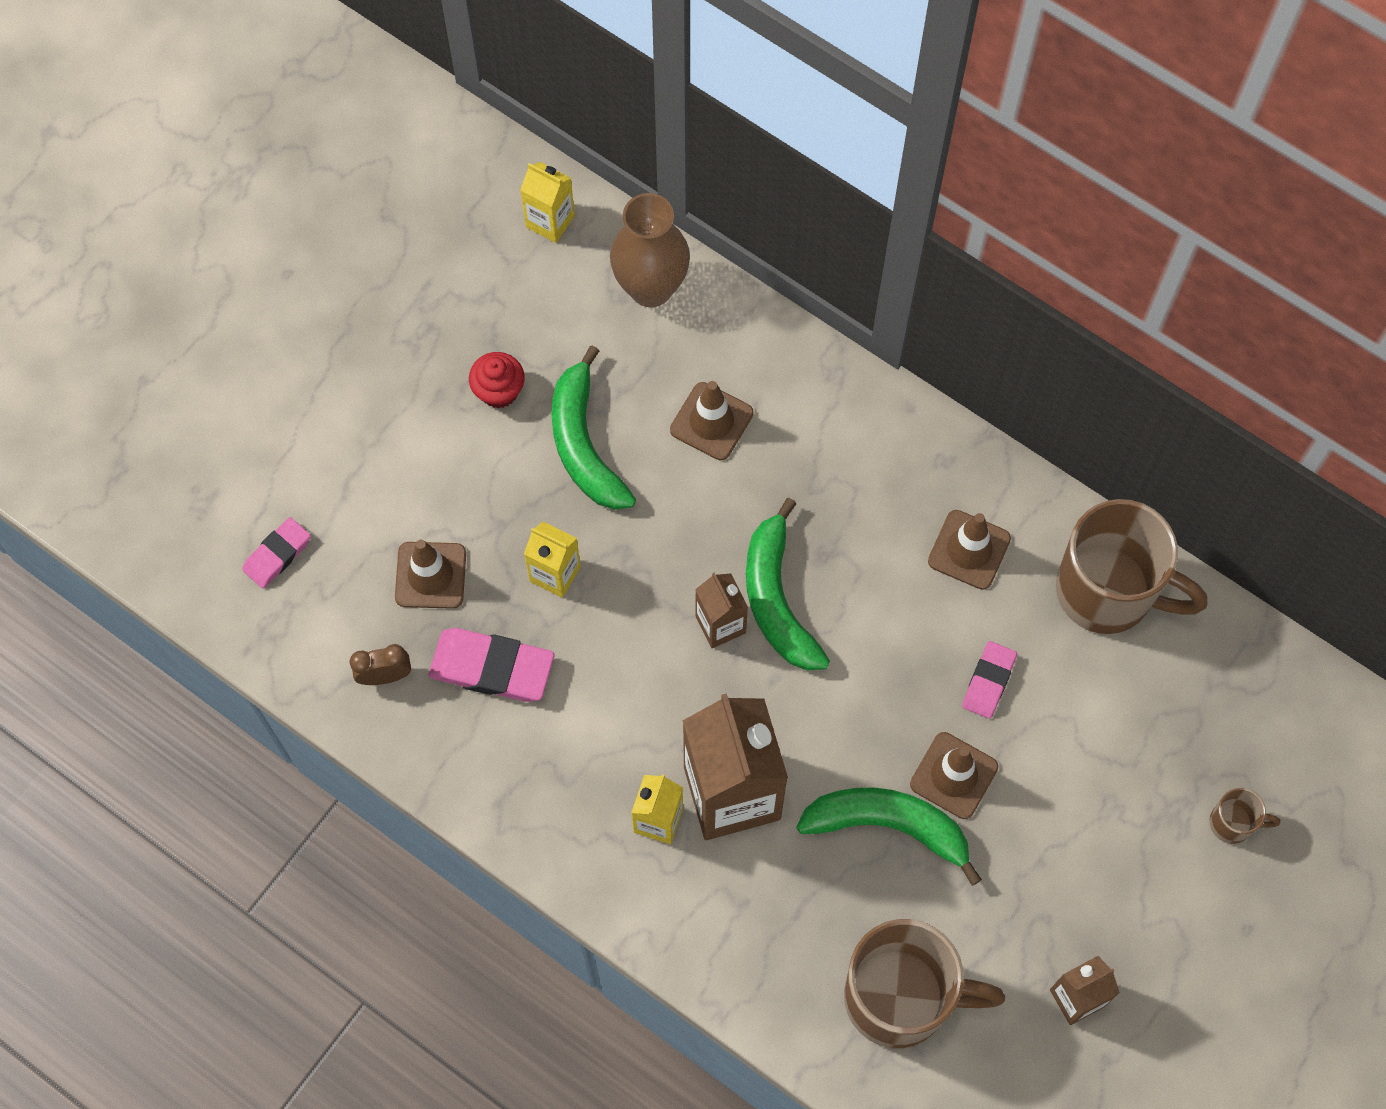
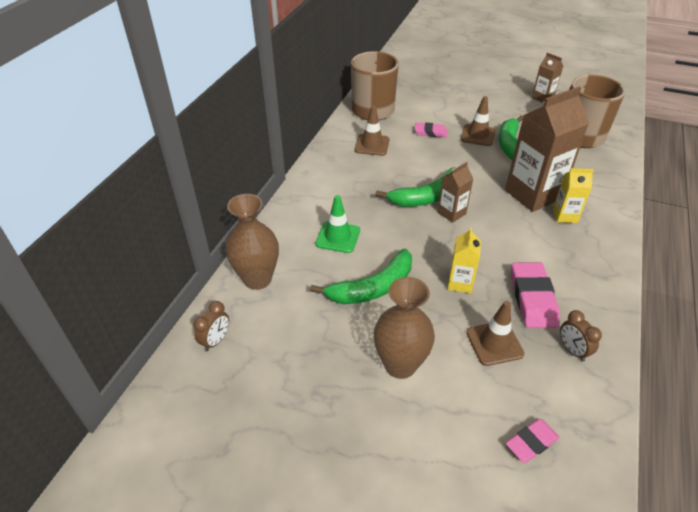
camera: 105 degrees left, 25 degrees down
(277, 555) = (531, 442): pink eraser -> pink eraser turned 60 degrees counterclockwise
(436, 440) = (400, 365): none -> brown vase
(499, 391) = (352, 338): red cupcake -> none
(550, 221) = (216, 341): yellow carton -> brown clock
(711, 421) = (338, 237): brown traffic cone -> green traffic cone
(1233, 823) = (451, 75): brown mug -> none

◆ ◆ ◆ ◆ ◆

Show every line of the records above that contains the word "degrees".

camera: 105 degrees left, 25 degrees down
(277, 555) = (531, 442): pink eraser -> pink eraser turned 60 degrees counterclockwise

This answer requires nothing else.